╭─ DATA TO USE
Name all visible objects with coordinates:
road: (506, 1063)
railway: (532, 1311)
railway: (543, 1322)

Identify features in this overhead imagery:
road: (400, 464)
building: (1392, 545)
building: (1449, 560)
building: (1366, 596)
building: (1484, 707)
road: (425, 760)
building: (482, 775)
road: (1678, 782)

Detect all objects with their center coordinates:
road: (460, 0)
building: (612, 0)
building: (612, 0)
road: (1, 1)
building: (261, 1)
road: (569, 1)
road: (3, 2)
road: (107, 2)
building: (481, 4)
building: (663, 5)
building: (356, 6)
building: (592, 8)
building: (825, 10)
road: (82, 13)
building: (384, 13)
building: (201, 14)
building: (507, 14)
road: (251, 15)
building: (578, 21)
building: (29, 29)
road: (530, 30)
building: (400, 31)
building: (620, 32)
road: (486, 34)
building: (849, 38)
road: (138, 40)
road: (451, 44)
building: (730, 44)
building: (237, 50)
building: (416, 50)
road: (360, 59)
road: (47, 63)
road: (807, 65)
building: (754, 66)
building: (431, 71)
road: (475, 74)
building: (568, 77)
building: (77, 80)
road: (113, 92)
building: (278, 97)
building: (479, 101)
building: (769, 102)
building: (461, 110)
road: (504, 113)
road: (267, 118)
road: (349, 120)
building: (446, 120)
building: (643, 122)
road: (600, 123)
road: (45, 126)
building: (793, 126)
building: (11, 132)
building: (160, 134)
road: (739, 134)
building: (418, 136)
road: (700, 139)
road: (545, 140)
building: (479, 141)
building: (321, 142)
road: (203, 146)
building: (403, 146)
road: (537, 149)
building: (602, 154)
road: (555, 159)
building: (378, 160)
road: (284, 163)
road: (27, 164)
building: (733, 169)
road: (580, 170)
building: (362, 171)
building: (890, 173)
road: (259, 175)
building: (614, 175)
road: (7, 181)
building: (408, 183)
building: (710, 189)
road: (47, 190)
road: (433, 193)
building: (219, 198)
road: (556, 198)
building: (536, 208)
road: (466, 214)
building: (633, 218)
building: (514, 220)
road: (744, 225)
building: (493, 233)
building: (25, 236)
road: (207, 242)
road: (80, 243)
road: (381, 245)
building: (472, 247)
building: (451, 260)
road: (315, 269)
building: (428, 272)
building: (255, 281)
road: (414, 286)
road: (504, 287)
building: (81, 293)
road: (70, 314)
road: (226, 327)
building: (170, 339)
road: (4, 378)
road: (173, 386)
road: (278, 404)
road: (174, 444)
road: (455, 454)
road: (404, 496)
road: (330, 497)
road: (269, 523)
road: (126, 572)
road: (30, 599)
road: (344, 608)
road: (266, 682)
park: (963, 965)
╰─
Copy all the records above exactly, missing none.

Name all visible objects with coordinates:
road: (506, 1063)
railway: (532, 1311)
railway: (543, 1322)

Identify features in this overhead imagery:
road: (400, 464)
building: (1392, 545)
building: (1449, 560)
building: (1366, 596)
building: (1484, 707)
road: (425, 760)
building: (482, 775)
road: (1678, 782)

Detect all objects with their center coordinates:
road: (460, 0)
building: (612, 0)
building: (612, 0)
road: (1, 1)
building: (261, 1)
road: (569, 1)
road: (3, 2)
road: (107, 2)
building: (481, 4)
building: (663, 5)
building: (356, 6)
building: (592, 8)
building: (825, 10)
road: (82, 13)
building: (384, 13)
building: (201, 14)
building: (507, 14)
road: (251, 15)
building: (578, 21)
building: (29, 29)
road: (530, 30)
building: (400, 31)
building: (620, 32)
road: (486, 34)
building: (849, 38)
road: (138, 40)
road: (451, 44)
building: (730, 44)
building: (237, 50)
building: (416, 50)
road: (360, 59)
road: (47, 63)
road: (807, 65)
building: (754, 66)
building: (431, 71)
road: (475, 74)
building: (568, 77)
building: (77, 80)
road: (113, 92)
building: (278, 97)
building: (479, 101)
building: (769, 102)
building: (461, 110)
road: (504, 113)
road: (267, 118)
road: (349, 120)
building: (446, 120)
building: (643, 122)
road: (600, 123)
road: (45, 126)
building: (793, 126)
building: (11, 132)
building: (160, 134)
road: (739, 134)
building: (418, 136)
road: (700, 139)
road: (545, 140)
building: (479, 141)
building: (321, 142)
road: (203, 146)
building: (403, 146)
road: (537, 149)
building: (602, 154)
road: (555, 159)
building: (378, 160)
road: (284, 163)
road: (27, 164)
building: (733, 169)
road: (580, 170)
building: (362, 171)
building: (890, 173)
road: (259, 175)
building: (614, 175)
road: (7, 181)
building: (408, 183)
building: (710, 189)
road: (47, 190)
road: (433, 193)
building: (219, 198)
road: (556, 198)
building: (536, 208)
road: (466, 214)
building: (633, 218)
building: (514, 220)
road: (744, 225)
building: (493, 233)
building: (25, 236)
road: (207, 242)
road: (80, 243)
road: (381, 245)
building: (472, 247)
building: (451, 260)
road: (315, 269)
building: (428, 272)
building: (255, 281)
road: (414, 286)
road: (504, 287)
building: (81, 293)
road: (70, 314)
road: (226, 327)
building: (170, 339)
road: (4, 378)
road: (173, 386)
road: (278, 404)
road: (174, 444)
road: (455, 454)
road: (404, 496)
road: (330, 497)
road: (269, 523)
road: (126, 572)
road: (30, 599)
road: (344, 608)
road: (266, 682)
park: (963, 965)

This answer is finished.